From the data below, restate every line word for word.
Records for this exercise below:
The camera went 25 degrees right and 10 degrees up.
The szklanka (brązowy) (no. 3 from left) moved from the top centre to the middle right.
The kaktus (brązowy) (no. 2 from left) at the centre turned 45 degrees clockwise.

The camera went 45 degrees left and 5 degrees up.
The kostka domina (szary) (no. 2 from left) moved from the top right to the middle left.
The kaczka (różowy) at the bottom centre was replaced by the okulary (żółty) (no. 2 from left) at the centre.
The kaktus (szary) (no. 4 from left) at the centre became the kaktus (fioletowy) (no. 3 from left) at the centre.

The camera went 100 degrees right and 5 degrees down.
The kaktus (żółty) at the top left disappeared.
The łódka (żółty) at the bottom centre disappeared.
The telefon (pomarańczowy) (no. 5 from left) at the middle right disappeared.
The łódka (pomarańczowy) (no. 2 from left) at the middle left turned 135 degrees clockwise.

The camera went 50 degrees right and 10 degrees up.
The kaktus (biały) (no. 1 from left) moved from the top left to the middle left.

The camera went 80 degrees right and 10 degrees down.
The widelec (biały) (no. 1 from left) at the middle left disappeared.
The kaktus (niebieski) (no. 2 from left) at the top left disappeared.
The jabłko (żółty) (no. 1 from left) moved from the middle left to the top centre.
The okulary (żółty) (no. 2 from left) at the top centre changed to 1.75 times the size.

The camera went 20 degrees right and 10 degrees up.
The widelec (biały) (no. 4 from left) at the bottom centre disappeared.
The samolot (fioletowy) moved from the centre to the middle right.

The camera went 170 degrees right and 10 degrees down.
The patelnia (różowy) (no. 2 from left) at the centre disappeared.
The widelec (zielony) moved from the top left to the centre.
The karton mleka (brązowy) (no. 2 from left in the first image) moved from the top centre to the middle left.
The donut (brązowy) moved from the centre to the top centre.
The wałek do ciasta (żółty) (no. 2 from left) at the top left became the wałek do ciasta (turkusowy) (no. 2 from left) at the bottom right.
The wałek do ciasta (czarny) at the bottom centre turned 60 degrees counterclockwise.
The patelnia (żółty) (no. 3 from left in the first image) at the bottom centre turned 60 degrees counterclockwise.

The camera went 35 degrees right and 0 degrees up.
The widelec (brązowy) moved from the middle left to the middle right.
End of Records for this exercise.
* _Written response_
The camera went 25 degrees right and 10 degrees up.
The szklanka (brązowy) (no. 3 from left) moved from the top centre to the middle right.
The kaktus (brązowy) (no. 2 from left) at the centre turned 45 degrees clockwise.

The camera went 45 degrees left and 5 degrees up.
The kostka domina (szary) (no. 2 from left) moved from the top right to the middle left.
The kaczka (różowy) at the bottom centre was replaced by the okulary (żółty) (no. 2 from left) at the centre.
The kaktus (szary) (no. 4 from left) at the centre became the kaktus (fioletowy) (no. 3 from left) at the centre.

The camera went 100 degrees right and 5 degrees down.
The kaktus (żółty) at the top left disappeared.
The łódka (żółty) at the bottom centre disappeared.
The telefon (pomarańczowy) (no. 5 from left) at the middle right disappeared.
The łódka (pomarańczowy) (no. 2 from left) at the middle left turned 135 degrees clockwise.

The camera went 50 degrees right and 10 degrees up.
The kaktus (biały) (no. 1 from left) moved from the top left to the middle left.

The camera went 80 degrees right and 10 degrees down.
The widelec (biały) (no. 1 from left) at the middle left disappeared.
The kaktus (niebieski) (no. 2 from left) at the top left disappeared.
The jabłko (żółty) (no. 1 from left) moved from the middle left to the top centre.
The okulary (żółty) (no. 2 from left) at the top centre changed to 1.75 times the size.

The camera went 20 degrees right and 10 degrees up.
The widelec (biały) (no. 4 from left) at the bottom centre disappeared.
The samolot (fioletowy) moved from the centre to the middle right.

The camera went 170 degrees right and 10 degrees down.
The patelnia (różowy) (no. 2 from left) at the centre disappeared.
The widelec (zielony) moved from the top left to the centre.
The karton mleka (brązowy) (no. 2 from left in the first image) moved from the top centre to the middle left.
The donut (brązowy) moved from the centre to the top centre.
The wałek do ciasta (żółty) (no. 2 from left) at the top left became the wałek do ciasta (turkusowy) (no. 2 from left) at the bottom right.
The wałek do ciasta (czarny) at the bottom centre turned 60 degrees counterclockwise.
The patelnia (żółty) (no. 3 from left in the first image) at the bottom centre turned 60 degrees counterclockwise.

The camera went 35 degrees right and 0 degrees up.
The widelec (brązowy) moved from the middle left to the middle right.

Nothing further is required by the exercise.